> [Task to complete]: Strip out the pictures and transcribe the records that follow exactly.

> [Scene edit records]:
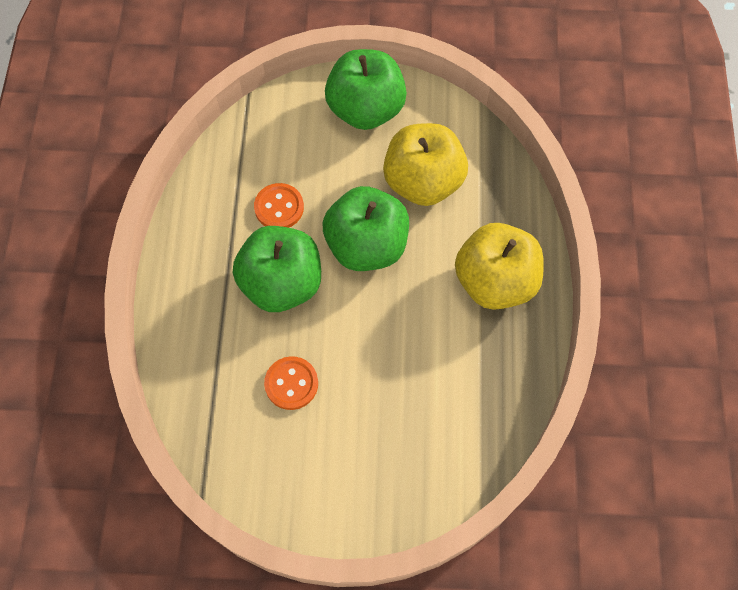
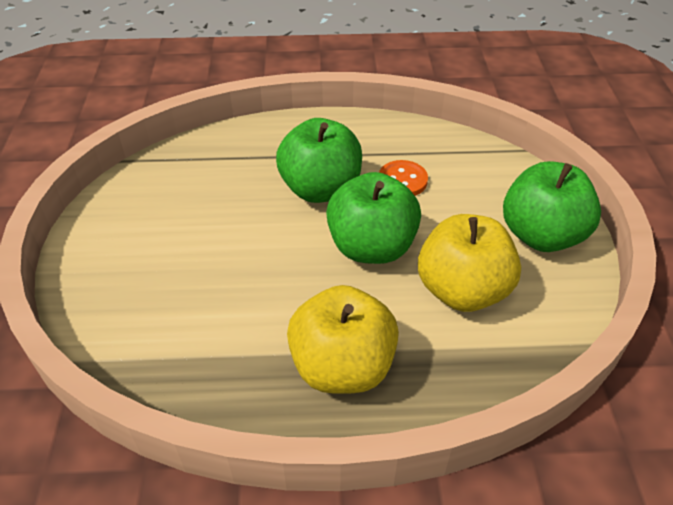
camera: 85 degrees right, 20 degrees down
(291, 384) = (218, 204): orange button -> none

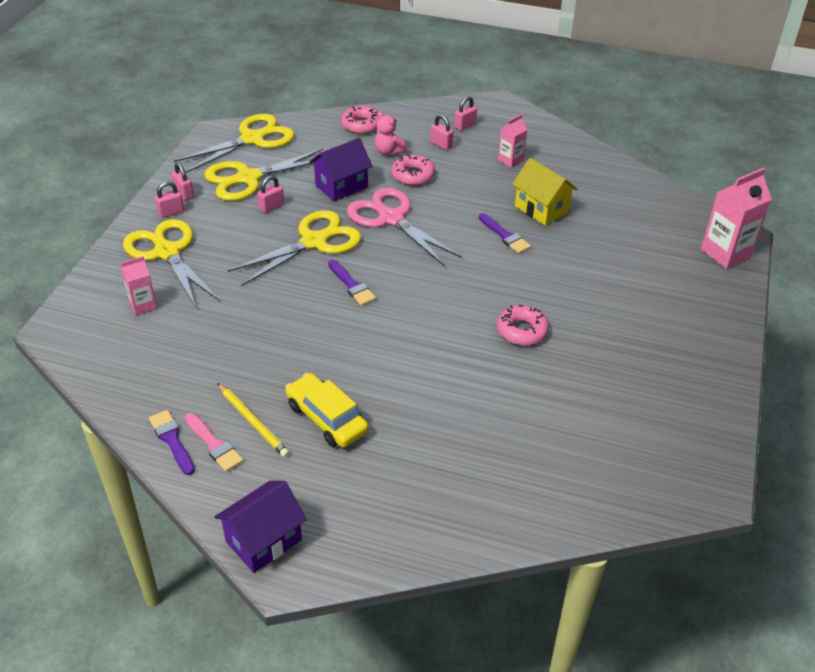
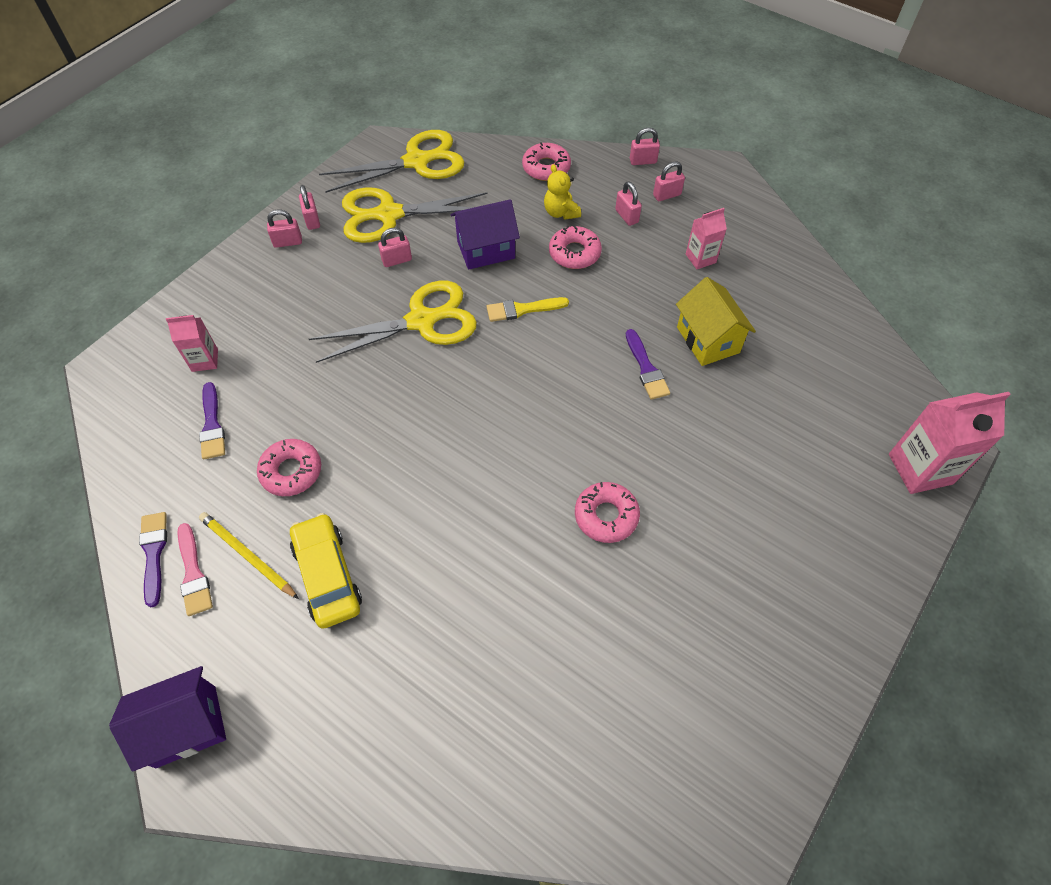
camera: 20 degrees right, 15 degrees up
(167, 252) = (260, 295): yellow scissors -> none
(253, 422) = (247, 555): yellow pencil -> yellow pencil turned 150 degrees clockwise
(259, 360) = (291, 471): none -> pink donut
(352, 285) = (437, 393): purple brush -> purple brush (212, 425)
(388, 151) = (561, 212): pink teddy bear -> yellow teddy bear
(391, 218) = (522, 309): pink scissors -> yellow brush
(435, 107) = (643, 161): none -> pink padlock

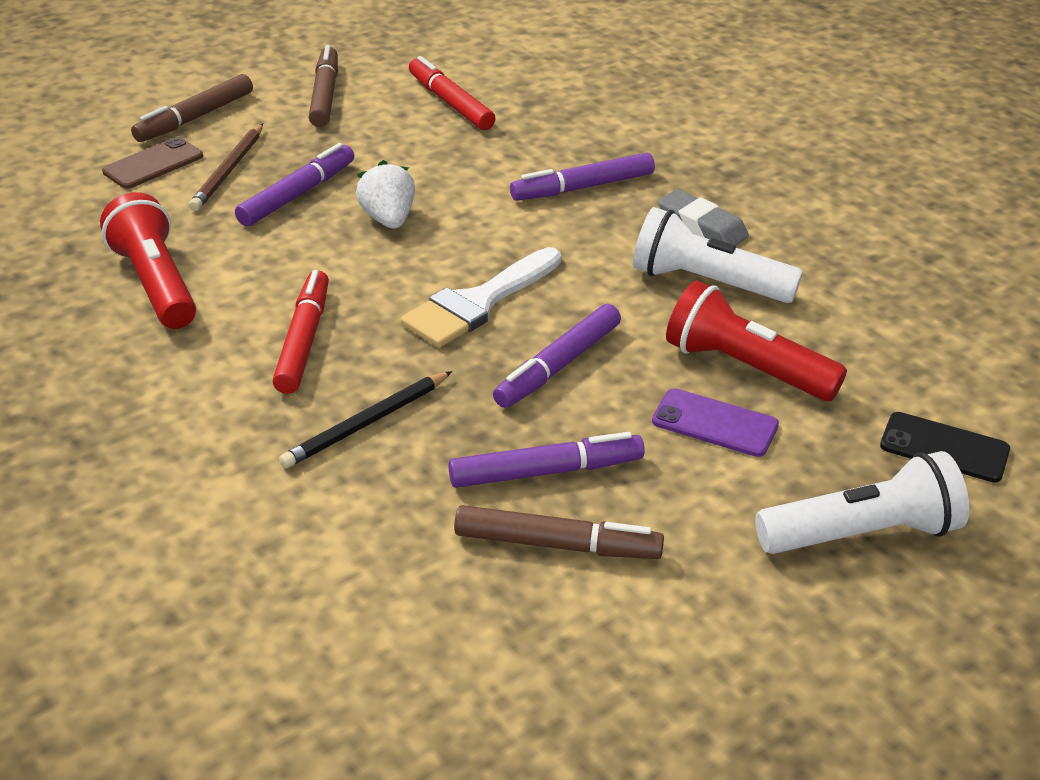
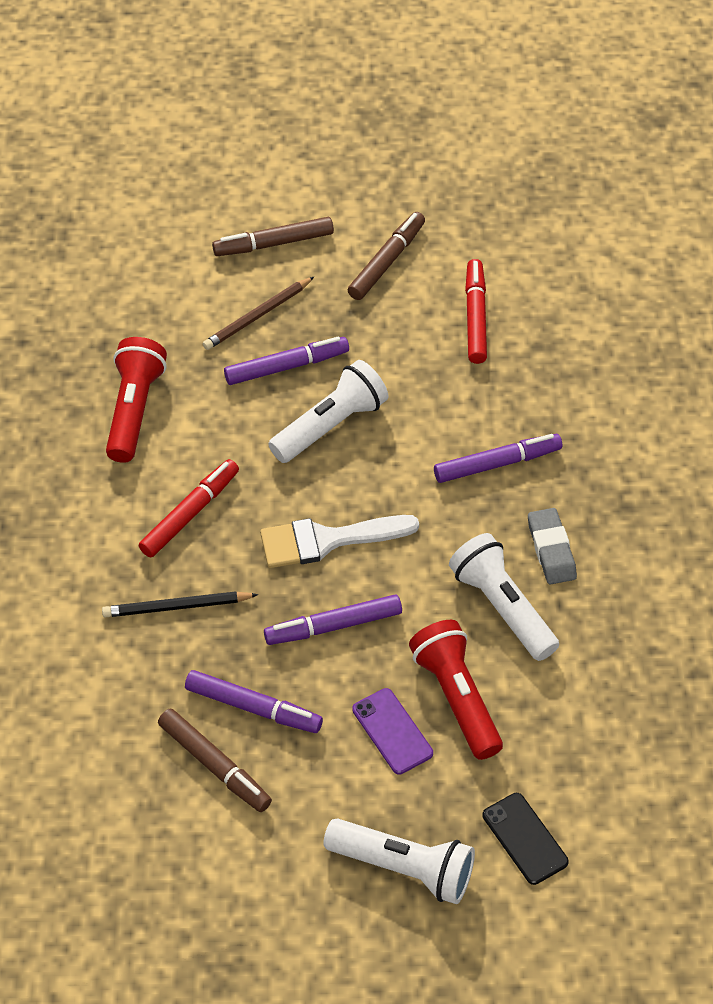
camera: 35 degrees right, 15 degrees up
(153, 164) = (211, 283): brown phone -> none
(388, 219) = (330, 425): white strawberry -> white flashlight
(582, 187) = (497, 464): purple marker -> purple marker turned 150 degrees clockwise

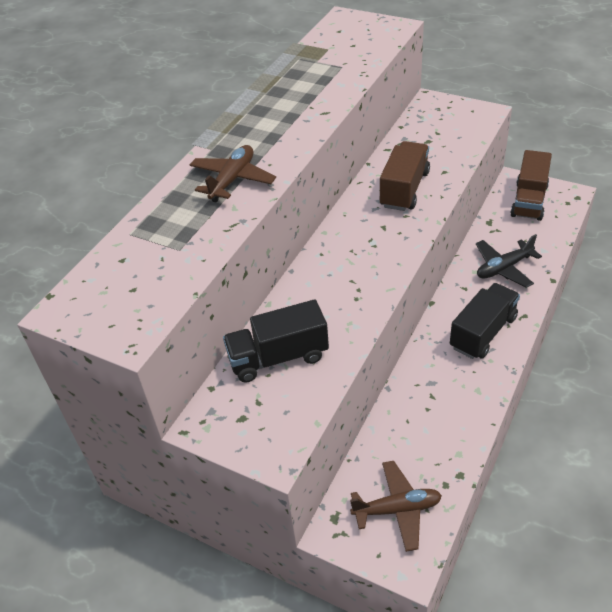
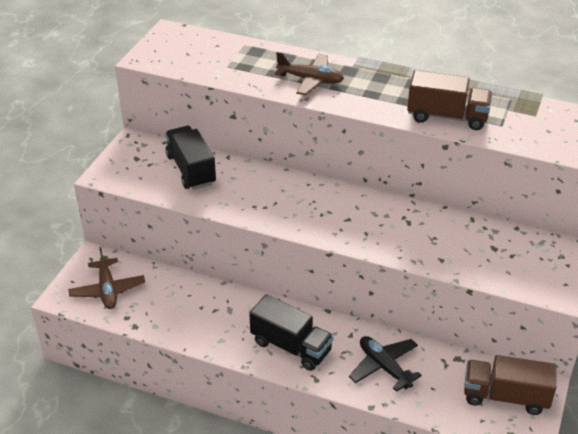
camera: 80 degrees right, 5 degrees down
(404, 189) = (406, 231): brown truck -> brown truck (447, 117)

> [Completed exercise]:
camera: 85 degrees right, 20 degrees down
(291, 384) = (218, 204): orange button -> none

camera: 20 degrees right, 15 degrees up
(167, 252) = (260, 295): yellow scissors -> none
(253, 422) = (247, 555): yellow pencil -> yellow pencil turned 150 degrees clockwise
(259, 360) = (291, 471): none -> pink donut
(352, 285) = (437, 393): purple brush -> purple brush (212, 425)
(388, 151) = (561, 212): pink teddy bear -> yellow teddy bear
(391, 218) = (522, 309): pink scissors -> yellow brush
(435, 107) = (643, 161): none -> pink padlock

camera: 35 degrees right, 15 degrees up
(153, 164) = (211, 283): brown phone -> none
(388, 219) = (330, 425): white strawberry -> white flashlight
(582, 187) = (497, 464): purple marker -> purple marker turned 150 degrees clockwise

camera: 80 degrees right, 5 degrees down
(404, 189) = (406, 231): brown truck -> brown truck (447, 117)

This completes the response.